» What the task requires: Scan the entries for the string "none" and give the number of lines that have it, nothing further.

» Given data:
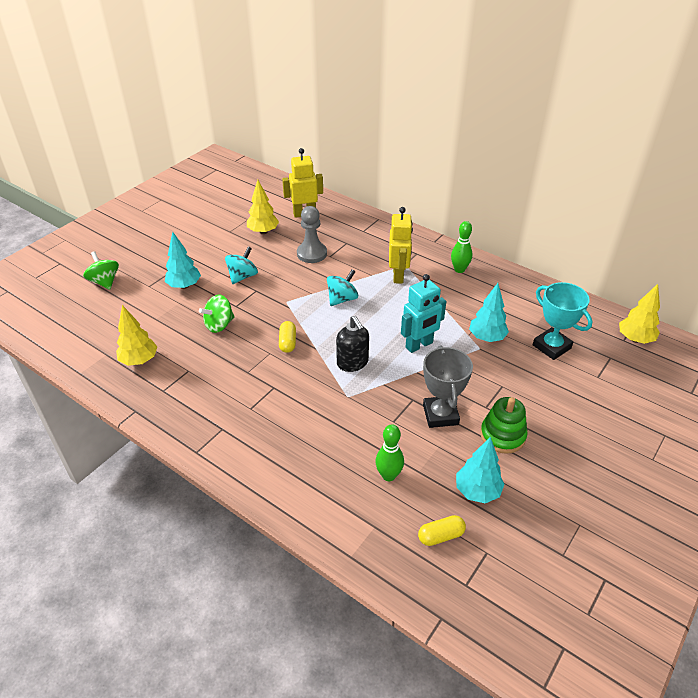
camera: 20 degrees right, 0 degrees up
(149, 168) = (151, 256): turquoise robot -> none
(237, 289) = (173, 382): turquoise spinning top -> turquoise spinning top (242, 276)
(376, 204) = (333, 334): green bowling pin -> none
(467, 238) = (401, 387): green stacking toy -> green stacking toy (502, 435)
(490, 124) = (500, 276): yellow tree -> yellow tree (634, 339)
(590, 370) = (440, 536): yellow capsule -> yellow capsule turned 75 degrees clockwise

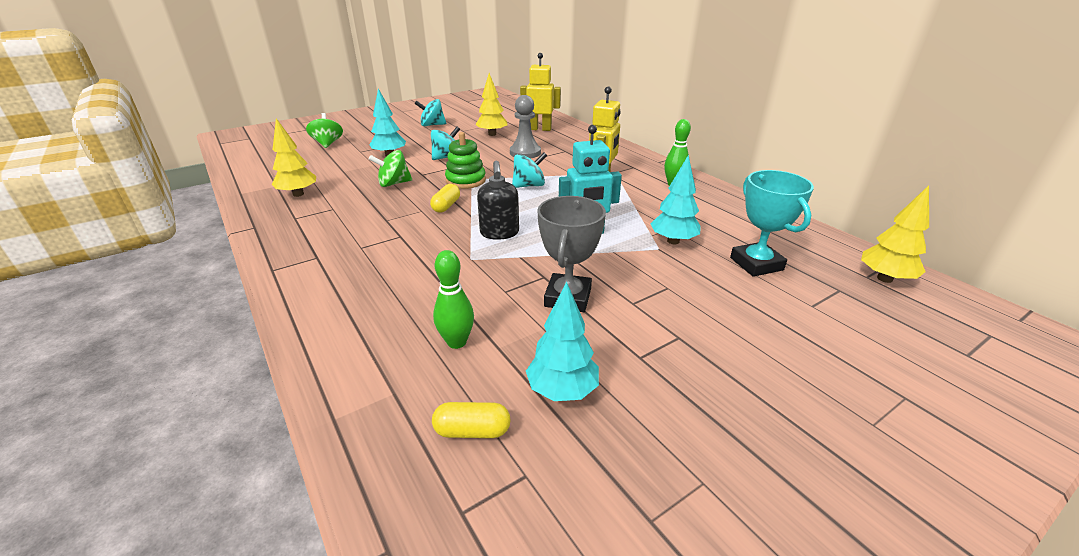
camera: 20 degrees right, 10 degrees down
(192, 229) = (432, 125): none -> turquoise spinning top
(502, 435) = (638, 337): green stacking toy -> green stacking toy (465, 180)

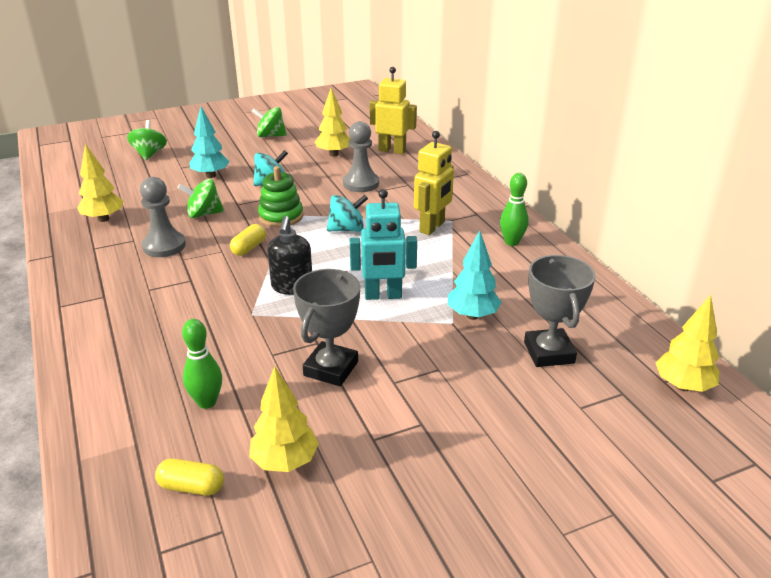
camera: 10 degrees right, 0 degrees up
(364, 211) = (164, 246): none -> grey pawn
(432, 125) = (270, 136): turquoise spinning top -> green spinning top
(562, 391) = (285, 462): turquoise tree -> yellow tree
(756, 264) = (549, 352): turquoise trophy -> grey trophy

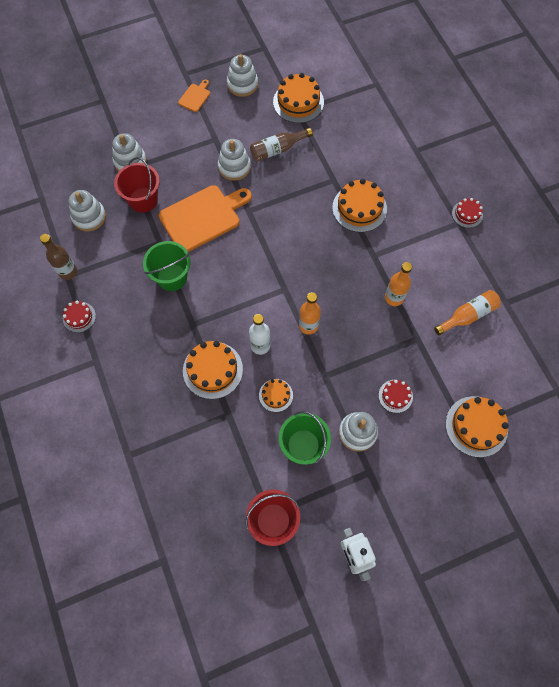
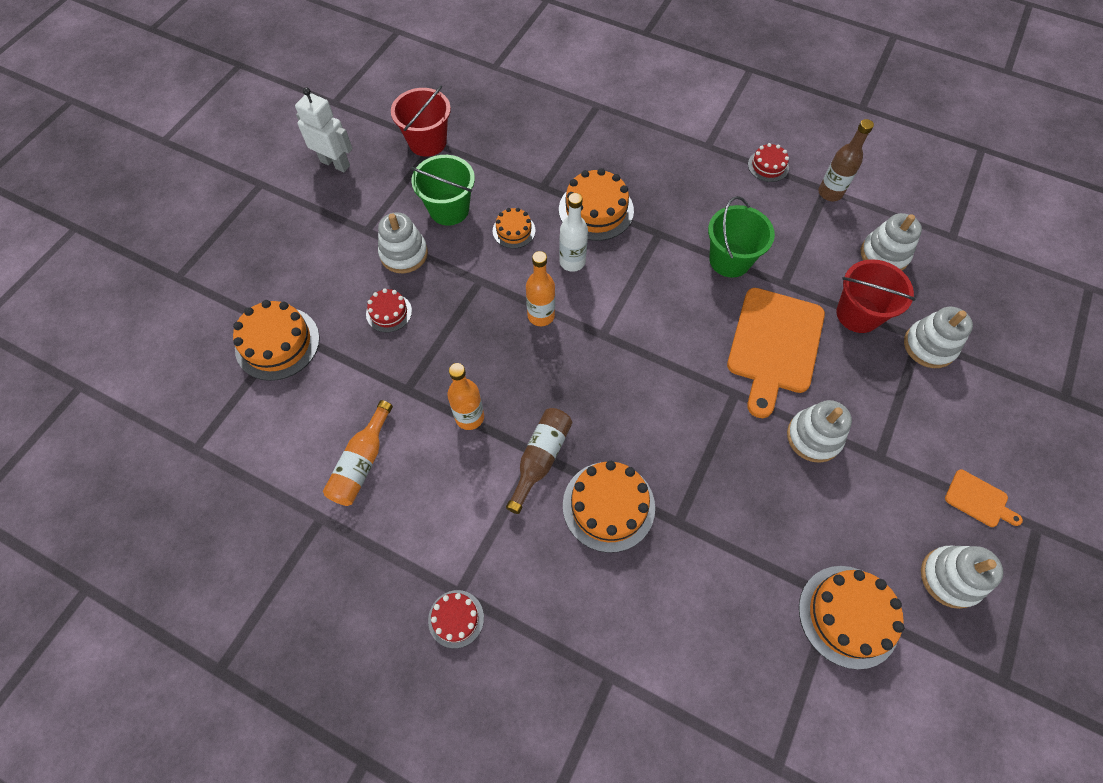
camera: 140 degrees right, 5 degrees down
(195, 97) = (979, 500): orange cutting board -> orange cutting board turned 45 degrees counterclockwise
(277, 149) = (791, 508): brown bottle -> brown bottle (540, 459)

» Exercise output: 4